**Work request**
Extract all lines in the data that contain the word "LIGHT".

Records supplied START

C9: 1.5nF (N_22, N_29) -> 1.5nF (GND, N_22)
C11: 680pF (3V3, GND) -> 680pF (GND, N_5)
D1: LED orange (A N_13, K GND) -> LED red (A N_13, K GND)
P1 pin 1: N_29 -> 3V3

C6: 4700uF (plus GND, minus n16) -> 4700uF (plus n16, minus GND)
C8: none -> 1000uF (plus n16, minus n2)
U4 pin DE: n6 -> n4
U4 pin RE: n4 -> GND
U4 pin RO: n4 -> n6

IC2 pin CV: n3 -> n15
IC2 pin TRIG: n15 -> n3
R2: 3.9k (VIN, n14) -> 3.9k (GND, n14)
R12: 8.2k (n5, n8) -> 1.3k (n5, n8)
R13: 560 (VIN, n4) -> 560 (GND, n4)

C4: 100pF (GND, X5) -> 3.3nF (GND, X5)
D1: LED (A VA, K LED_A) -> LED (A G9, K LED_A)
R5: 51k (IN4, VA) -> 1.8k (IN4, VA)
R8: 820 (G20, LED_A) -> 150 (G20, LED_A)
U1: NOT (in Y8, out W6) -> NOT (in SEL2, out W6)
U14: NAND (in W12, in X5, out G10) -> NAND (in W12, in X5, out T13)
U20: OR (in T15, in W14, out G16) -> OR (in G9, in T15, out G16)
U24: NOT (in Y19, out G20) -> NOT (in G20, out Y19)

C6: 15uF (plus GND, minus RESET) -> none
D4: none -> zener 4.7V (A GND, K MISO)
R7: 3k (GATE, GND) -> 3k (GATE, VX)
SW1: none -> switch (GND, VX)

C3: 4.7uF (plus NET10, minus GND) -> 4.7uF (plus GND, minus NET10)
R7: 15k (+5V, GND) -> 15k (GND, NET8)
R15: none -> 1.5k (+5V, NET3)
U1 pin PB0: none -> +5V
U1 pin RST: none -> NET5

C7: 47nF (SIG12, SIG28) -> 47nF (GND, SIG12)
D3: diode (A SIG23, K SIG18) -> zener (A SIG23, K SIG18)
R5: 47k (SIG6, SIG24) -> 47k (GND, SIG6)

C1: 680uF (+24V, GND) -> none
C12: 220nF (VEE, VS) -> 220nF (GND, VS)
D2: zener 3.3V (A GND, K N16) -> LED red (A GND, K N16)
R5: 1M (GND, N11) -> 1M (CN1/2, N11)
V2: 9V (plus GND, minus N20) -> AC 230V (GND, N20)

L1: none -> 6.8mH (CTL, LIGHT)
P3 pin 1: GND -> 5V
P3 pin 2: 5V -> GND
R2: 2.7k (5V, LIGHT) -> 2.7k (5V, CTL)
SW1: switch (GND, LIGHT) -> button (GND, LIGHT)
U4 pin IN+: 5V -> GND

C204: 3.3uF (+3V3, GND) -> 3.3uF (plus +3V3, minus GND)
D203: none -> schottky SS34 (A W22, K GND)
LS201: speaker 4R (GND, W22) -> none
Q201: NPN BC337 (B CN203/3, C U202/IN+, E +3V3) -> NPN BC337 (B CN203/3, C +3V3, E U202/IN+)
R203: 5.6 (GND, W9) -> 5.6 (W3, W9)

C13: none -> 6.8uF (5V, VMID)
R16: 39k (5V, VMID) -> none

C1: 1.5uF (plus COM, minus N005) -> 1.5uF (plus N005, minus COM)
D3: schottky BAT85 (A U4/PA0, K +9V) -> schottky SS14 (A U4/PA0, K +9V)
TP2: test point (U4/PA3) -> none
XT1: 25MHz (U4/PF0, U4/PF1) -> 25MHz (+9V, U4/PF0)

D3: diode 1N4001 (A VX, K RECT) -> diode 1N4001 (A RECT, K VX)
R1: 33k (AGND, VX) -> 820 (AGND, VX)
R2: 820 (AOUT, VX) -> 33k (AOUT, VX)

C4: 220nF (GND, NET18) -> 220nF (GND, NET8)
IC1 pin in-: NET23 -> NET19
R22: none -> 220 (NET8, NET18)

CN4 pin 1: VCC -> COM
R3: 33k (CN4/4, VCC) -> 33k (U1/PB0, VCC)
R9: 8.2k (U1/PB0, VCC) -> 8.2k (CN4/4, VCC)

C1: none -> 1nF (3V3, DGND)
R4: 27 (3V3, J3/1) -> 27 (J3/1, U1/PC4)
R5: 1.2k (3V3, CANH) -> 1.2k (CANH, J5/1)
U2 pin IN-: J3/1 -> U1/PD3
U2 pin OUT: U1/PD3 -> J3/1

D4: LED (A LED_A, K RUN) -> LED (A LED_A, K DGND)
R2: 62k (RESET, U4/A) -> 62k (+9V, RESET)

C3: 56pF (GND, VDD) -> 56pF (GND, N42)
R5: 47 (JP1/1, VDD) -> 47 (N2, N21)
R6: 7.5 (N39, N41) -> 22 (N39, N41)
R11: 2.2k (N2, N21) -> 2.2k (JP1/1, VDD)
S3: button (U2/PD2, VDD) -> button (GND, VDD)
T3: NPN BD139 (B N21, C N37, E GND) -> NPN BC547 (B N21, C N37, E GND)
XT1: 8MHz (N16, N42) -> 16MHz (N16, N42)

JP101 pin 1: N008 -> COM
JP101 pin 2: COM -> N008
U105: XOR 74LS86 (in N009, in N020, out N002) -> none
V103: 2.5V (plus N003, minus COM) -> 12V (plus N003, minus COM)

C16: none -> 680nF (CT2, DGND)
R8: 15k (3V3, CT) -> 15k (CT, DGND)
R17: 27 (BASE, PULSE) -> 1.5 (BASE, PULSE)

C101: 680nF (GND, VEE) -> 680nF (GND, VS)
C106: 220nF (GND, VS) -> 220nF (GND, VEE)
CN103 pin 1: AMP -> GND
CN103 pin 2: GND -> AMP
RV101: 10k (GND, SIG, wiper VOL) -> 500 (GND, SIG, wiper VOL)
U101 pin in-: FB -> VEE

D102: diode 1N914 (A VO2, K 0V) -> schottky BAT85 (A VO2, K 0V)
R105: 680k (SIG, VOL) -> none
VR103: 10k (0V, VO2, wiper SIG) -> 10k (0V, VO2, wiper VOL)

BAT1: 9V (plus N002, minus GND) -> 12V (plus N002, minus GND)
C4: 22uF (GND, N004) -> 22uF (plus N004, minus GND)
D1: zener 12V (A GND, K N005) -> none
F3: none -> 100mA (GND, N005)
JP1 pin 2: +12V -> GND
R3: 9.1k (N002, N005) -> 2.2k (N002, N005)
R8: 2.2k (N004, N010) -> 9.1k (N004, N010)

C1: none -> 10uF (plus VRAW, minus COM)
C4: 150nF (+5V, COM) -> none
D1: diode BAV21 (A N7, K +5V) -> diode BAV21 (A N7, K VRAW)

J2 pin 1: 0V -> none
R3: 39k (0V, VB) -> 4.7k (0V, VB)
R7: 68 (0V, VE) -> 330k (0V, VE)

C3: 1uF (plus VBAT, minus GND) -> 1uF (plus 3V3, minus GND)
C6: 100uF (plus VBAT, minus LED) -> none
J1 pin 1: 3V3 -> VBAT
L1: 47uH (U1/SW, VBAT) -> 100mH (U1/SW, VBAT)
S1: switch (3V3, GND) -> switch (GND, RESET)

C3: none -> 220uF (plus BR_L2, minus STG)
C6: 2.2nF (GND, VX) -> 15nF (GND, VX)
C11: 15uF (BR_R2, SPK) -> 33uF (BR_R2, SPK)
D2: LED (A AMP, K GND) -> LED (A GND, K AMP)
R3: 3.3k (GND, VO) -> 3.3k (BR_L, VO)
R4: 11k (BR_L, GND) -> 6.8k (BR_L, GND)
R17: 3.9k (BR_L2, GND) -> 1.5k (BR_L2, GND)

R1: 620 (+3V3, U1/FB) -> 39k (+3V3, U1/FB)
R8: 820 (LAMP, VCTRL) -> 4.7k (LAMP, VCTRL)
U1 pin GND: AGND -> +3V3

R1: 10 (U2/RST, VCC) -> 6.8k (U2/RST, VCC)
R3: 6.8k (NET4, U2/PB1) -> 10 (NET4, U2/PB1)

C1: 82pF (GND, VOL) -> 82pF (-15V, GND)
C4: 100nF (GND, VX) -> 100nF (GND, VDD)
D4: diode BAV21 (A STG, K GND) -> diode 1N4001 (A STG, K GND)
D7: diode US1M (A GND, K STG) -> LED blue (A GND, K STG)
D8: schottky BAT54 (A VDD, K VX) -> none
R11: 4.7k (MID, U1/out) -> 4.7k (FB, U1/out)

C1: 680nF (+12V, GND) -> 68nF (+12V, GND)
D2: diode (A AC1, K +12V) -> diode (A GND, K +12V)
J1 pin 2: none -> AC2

Records supplied END

**Response area**
L1: none -> 6.8mH (CTL, LIGHT)
R2: 2.7k (5V, LIGHT) -> 2.7k (5V, CTL)
SW1: switch (GND, LIGHT) -> button (GND, LIGHT)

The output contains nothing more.